DIRECTIONS:
Your output should be the lines below from the one holding "camera: 20 degrees left, 15 degrees up" through the one holding "(577, 120) = (587, 128): none -> white cap", transcribed exactly, with no pictures.

EXCERPTED RECORDS:
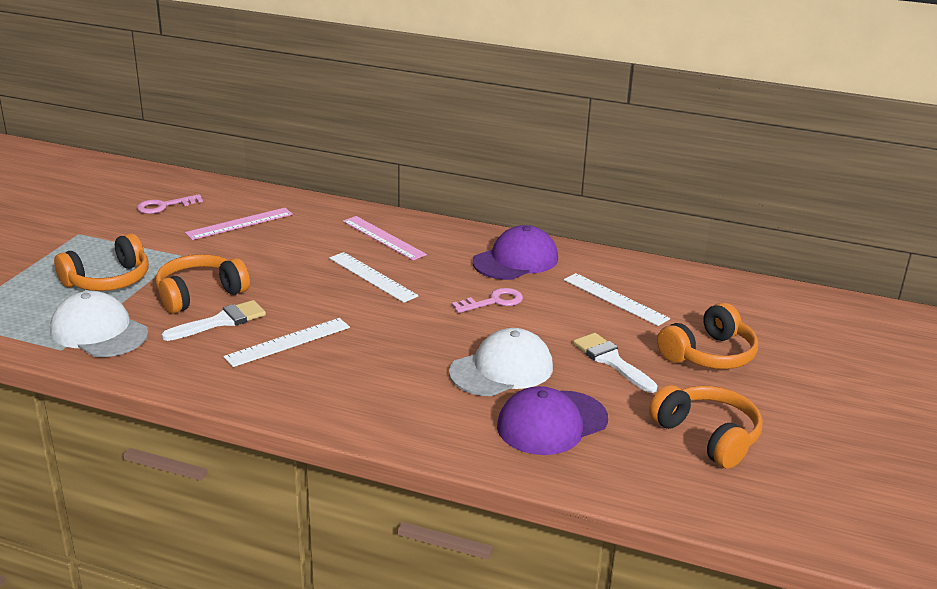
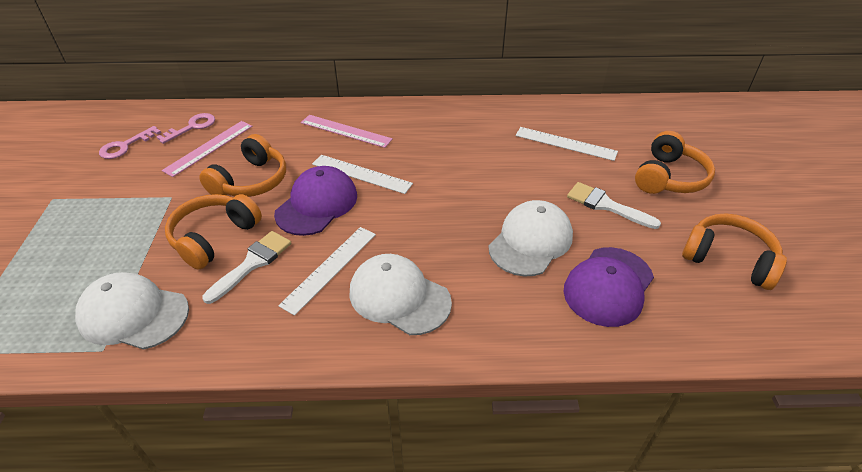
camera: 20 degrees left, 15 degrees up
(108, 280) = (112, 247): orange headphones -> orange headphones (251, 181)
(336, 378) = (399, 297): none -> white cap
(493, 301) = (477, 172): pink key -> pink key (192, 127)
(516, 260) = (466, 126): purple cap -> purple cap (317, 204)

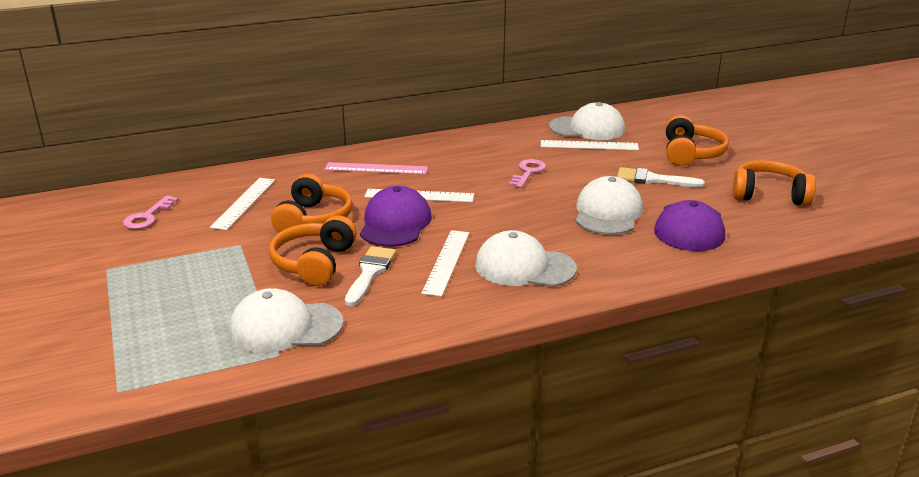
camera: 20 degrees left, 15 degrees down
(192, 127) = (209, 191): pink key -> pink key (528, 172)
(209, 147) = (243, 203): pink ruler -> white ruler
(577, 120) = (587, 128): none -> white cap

* * *

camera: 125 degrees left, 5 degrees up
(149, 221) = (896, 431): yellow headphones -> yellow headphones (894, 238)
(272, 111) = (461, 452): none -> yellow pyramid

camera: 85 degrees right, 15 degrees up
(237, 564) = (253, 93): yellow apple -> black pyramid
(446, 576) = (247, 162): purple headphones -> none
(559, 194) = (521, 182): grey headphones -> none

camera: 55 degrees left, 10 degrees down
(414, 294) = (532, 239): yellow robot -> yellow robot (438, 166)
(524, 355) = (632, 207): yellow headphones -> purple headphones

ANSWER TO THIS TASK:
camera: 20 degrees left, 15 degrees up
(108, 280) = (112, 247): orange headphones -> orange headphones (251, 181)
(336, 378) = (399, 297): none -> white cap
(493, 301) = (477, 172): pink key -> pink key (192, 127)
(516, 260) = (466, 126): purple cap -> purple cap (317, 204)

camera: 20 degrees left, 15 degrees down
(192, 127) = (209, 191): pink key -> pink key (528, 172)
(209, 147) = (243, 203): pink ruler -> white ruler
(577, 120) = (587, 128): none -> white cap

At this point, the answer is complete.